• [What you have to do] Reproduce the entries exactly and omit the pictures.

--------------------------------------------------

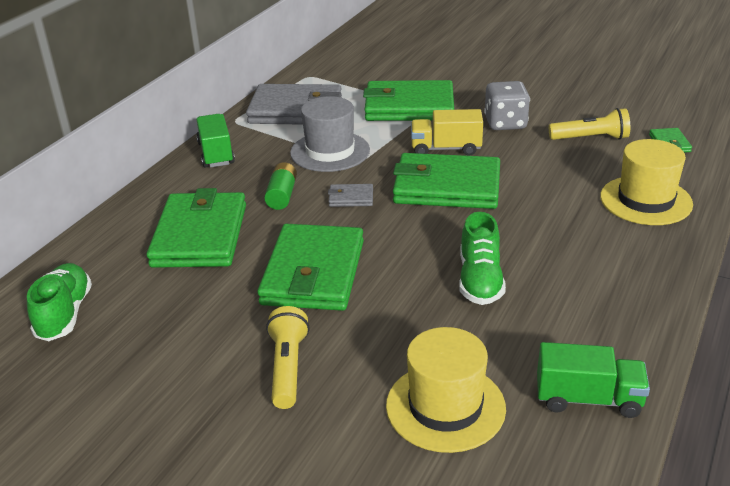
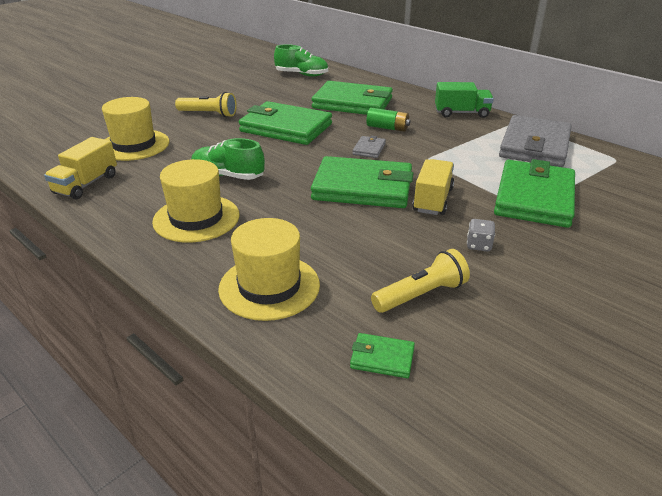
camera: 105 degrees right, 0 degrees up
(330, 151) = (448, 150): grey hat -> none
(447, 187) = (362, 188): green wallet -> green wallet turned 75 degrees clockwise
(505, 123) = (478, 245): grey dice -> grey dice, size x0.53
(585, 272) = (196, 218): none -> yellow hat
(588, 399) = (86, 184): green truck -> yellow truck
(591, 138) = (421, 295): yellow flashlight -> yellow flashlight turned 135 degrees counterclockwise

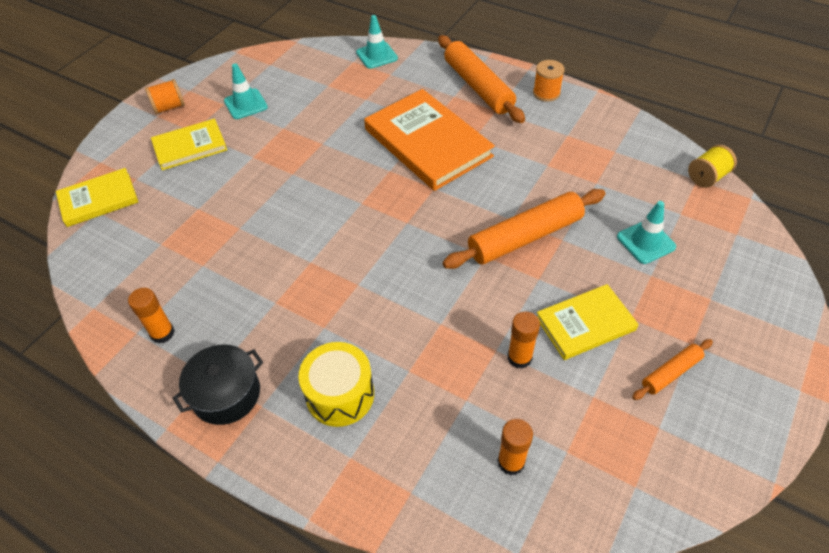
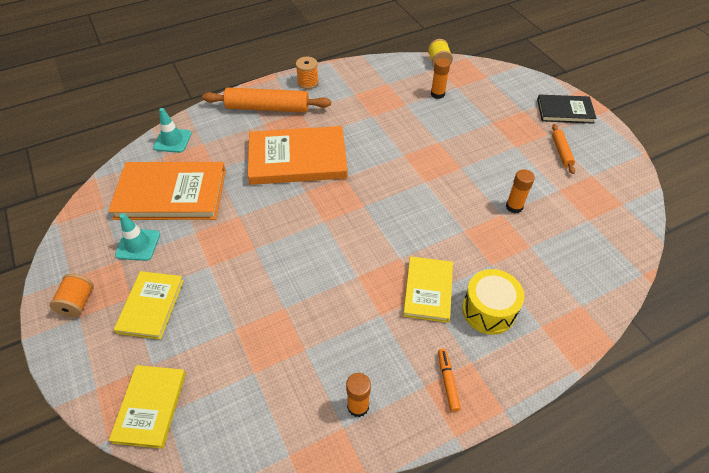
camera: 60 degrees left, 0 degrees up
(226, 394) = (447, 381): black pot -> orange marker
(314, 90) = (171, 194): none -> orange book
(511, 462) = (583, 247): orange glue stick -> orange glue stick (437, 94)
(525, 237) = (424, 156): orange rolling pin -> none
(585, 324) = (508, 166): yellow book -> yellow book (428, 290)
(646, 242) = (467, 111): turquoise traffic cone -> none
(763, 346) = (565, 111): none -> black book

--------------------------------------------------

• [Solution to the exercise]
camera: 105 degrees right, 0 degrees up
(330, 151) = (448, 150): grey hat -> none
(447, 187) = (362, 188): green wallet -> green wallet turned 75 degrees clockwise
(505, 123) = (478, 245): grey dice -> grey dice, size x0.53
(585, 272) = (196, 218): none -> yellow hat
(588, 399) = (86, 184): green truck -> yellow truck
(591, 138) = (421, 295): yellow flashlight -> yellow flashlight turned 135 degrees counterclockwise

camera: 60 degrees left, 0 degrees up
(226, 394) = (447, 381): black pot -> orange marker
(314, 90) = (171, 194): none -> orange book
(511, 462) = (583, 247): orange glue stick -> orange glue stick (437, 94)
(525, 237) = (424, 156): orange rolling pin -> none
(585, 324) = (508, 166): yellow book -> yellow book (428, 290)
(646, 242) = (467, 111): turquoise traffic cone -> none
(763, 346) = (565, 111): none -> black book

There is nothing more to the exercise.